▶ _What the exercise asks_: Where a picture occurs in the data, omit it, and copy all remaining data exactly.

▶ _The records_:
[Start of section]

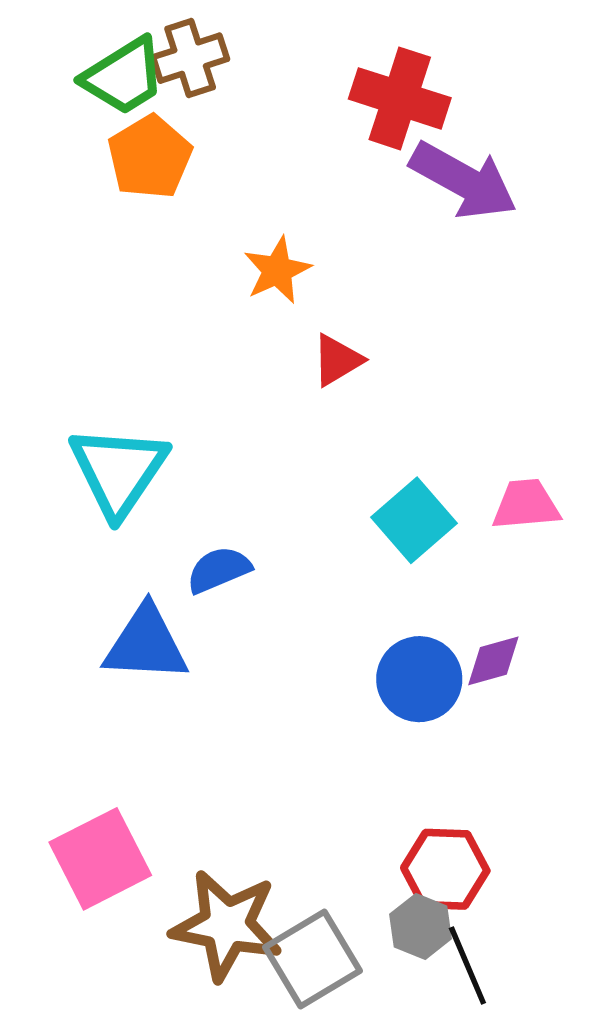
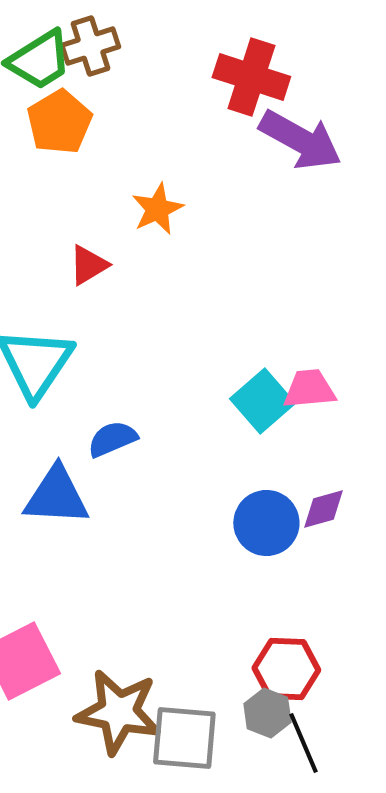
red triangle: (337, 360) -> (88, 265), moved
pink trapezoid: (526, 505) -> (309, 389), moved
gray square: (312, 959) -> (184, 738), turned 36

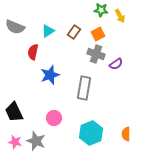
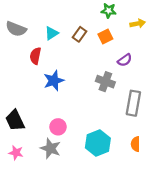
yellow arrow: (120, 16) -> (138, 24), moved, turned -72
gray cross: (96, 54) -> (105, 82), moved
purple semicircle: (116, 64) -> (125, 60), moved
gray rectangle: (84, 88) -> (133, 103), moved
gray star: (36, 141) -> (50, 148), moved

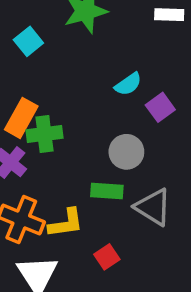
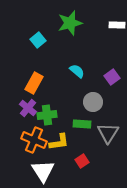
cyan semicircle: (128, 84) -> (77, 71), moved, turned -105
green cross: (44, 134) -> (47, 115), moved
gray triangle: (153, 207) -> (108, 133), turned 30

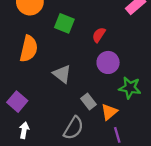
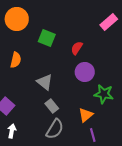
orange semicircle: (29, 49) -> (16, 60), size x0.7
gray rectangle: (88, 102) -> (52, 106), moved

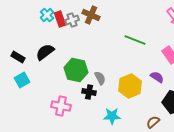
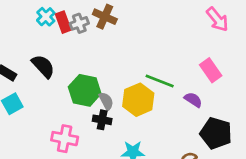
green line: (135, 40) -> (160, 81), moved
black semicircle: (45, 52) -> (43, 66), turned 84
gray semicircle: (100, 78) -> (106, 101), moved
yellow hexagon: (130, 86) -> (138, 100), moved

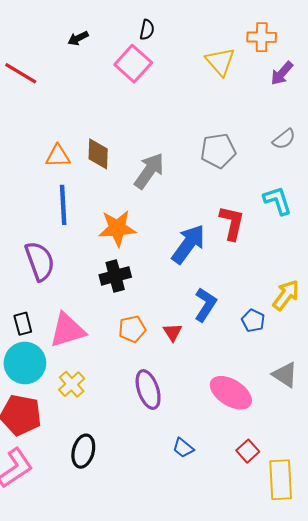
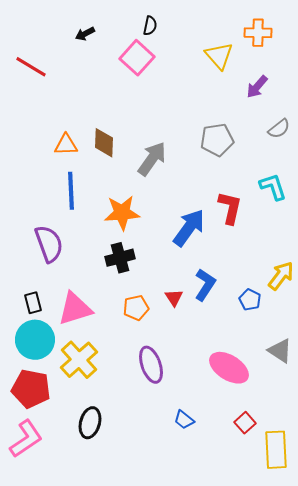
purple arrow: (282, 73) -> (257, 87), moved
red triangle: (172, 332) -> (174, 298), moved
yellow cross: (72, 384) -> (79, 360), size x1.5

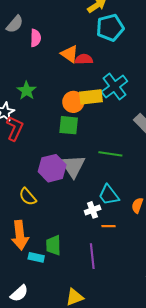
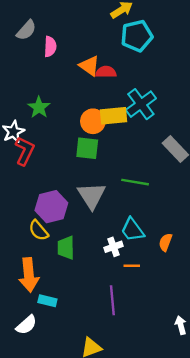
purple hexagon: (52, 168) -> (51, 207), moved
green trapezoid: (54, 245) -> (66, 248), moved
white semicircle: (19, 293) -> (26, 325), moved

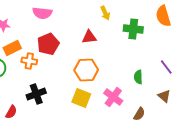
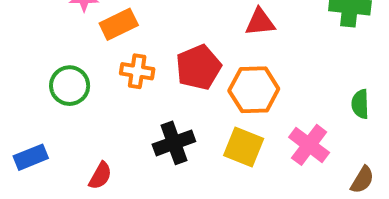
red pentagon: (48, 44) -> (199, 67), moved
orange rectangle: (12, 48) -> (119, 24), moved
black cross: (36, 94) -> (174, 143), moved

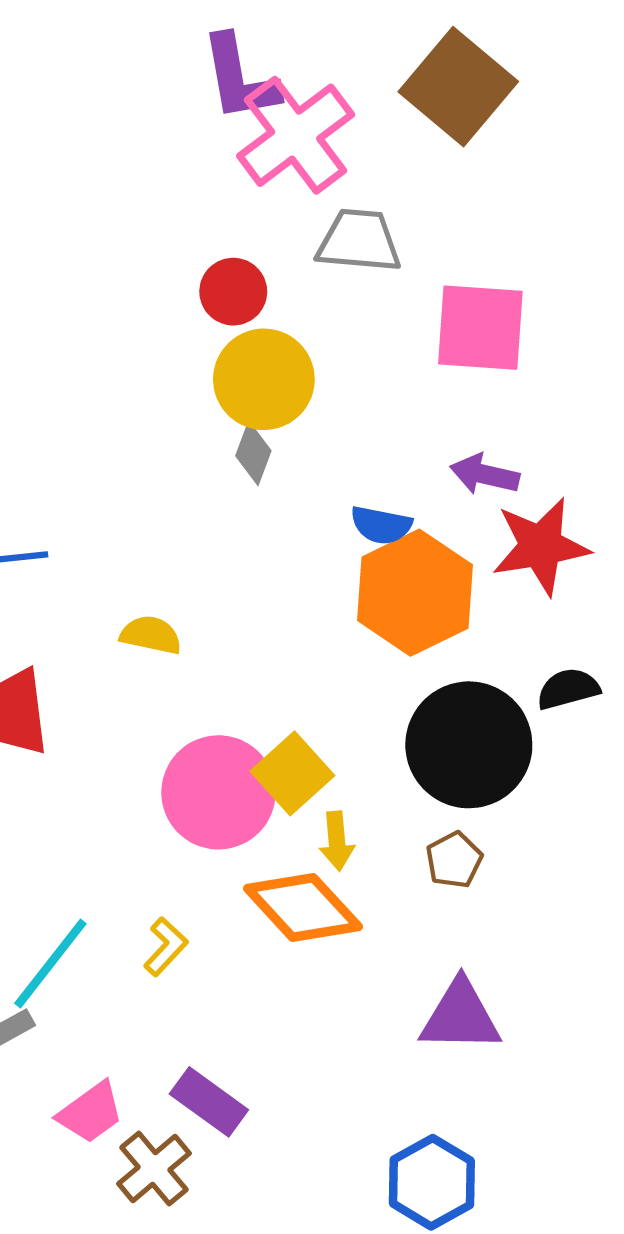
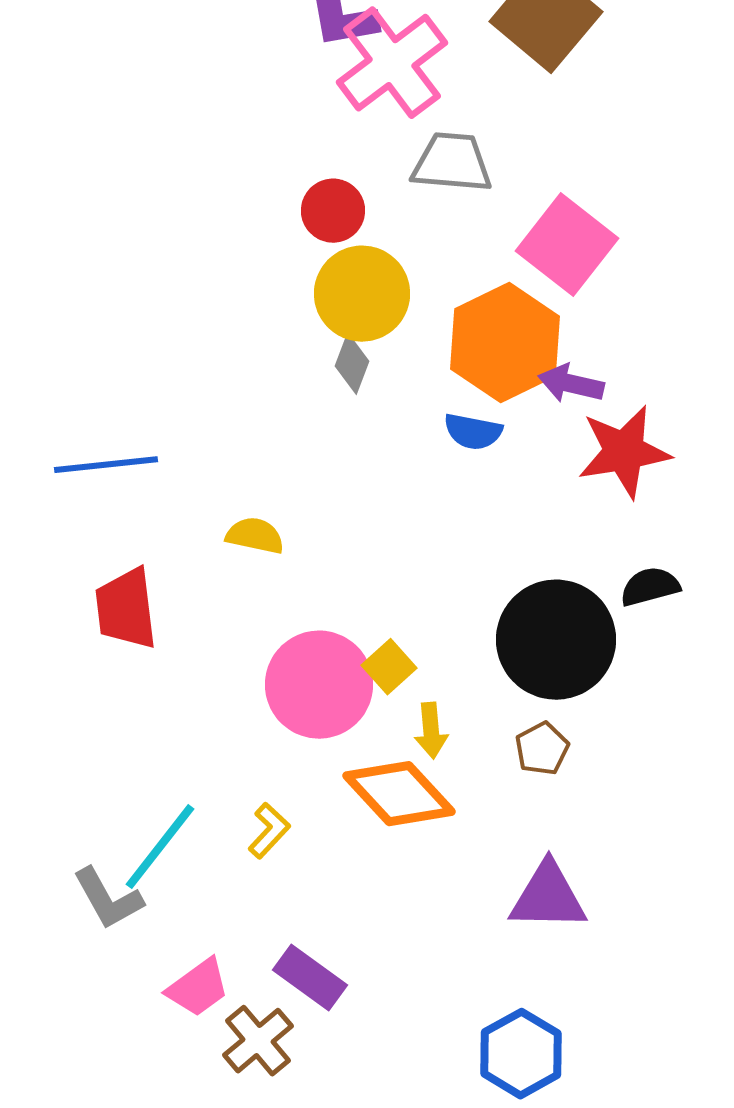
pink square: (480, 328) -> (567, 245), turned 34
orange hexagon: (415, 593) -> (505, 343), moved
yellow square: (292, 773) -> (389, 667), size x0.7

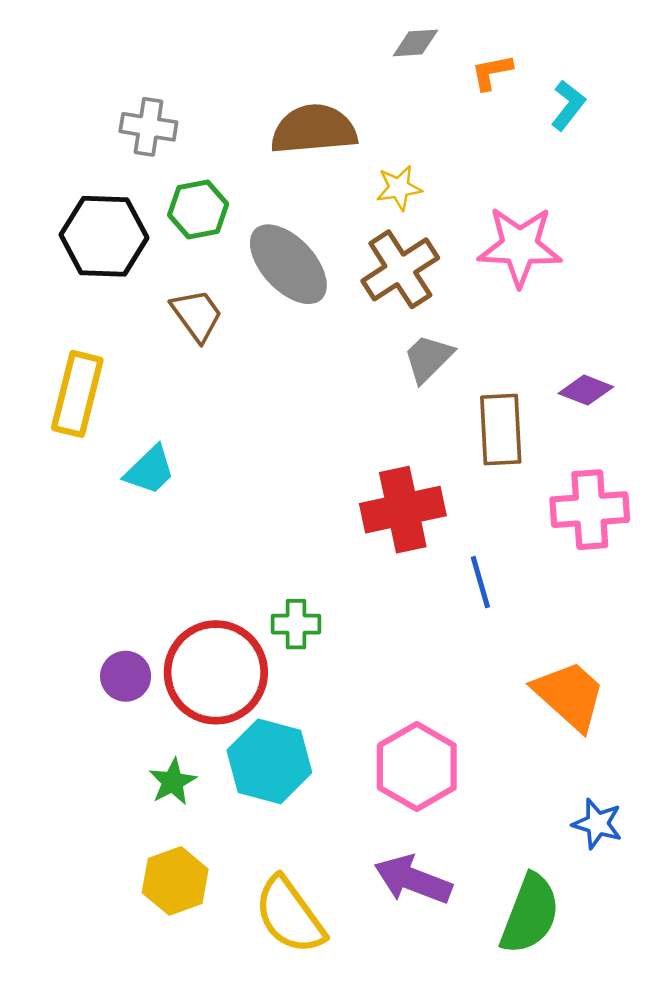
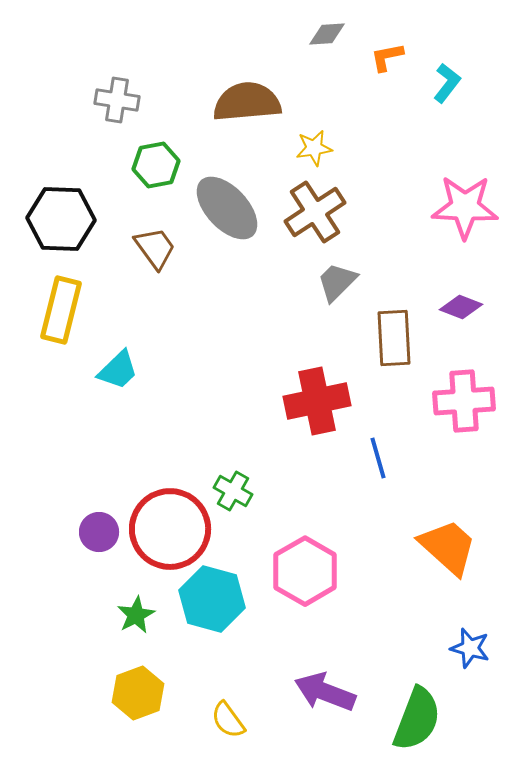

[End of section]

▶ _Solution_:
red triangle: (337, 360) -> (88, 265), moved
pink trapezoid: (526, 505) -> (309, 389), moved
gray square: (312, 959) -> (184, 738), turned 36

yellow arrow: (120, 16) -> (138, 24), moved, turned -72
gray cross: (96, 54) -> (105, 82), moved
purple semicircle: (116, 64) -> (125, 60), moved
gray rectangle: (84, 88) -> (133, 103), moved
gray star: (36, 141) -> (50, 148), moved

cyan semicircle: (128, 84) -> (77, 71), moved, turned -105
green cross: (44, 134) -> (47, 115), moved
gray triangle: (153, 207) -> (108, 133), turned 30

orange semicircle: (29, 49) -> (16, 60), size x0.7
gray rectangle: (88, 102) -> (52, 106), moved

green line: (135, 40) -> (160, 81), moved
black semicircle: (45, 52) -> (43, 66), turned 84
gray semicircle: (100, 78) -> (106, 101), moved
yellow hexagon: (130, 86) -> (138, 100), moved

purple arrow: (282, 73) -> (257, 87), moved
red triangle: (172, 332) -> (174, 298), moved
yellow cross: (72, 384) -> (79, 360), size x1.5

purple hexagon: (52, 168) -> (51, 207), moved
green trapezoid: (54, 245) -> (66, 248), moved
white semicircle: (19, 293) -> (26, 325), moved

red pentagon: (48, 44) -> (199, 67), moved
orange rectangle: (12, 48) -> (119, 24), moved
black cross: (36, 94) -> (174, 143), moved

pink square: (480, 328) -> (567, 245), turned 34
orange hexagon: (415, 593) -> (505, 343), moved
yellow square: (292, 773) -> (389, 667), size x0.7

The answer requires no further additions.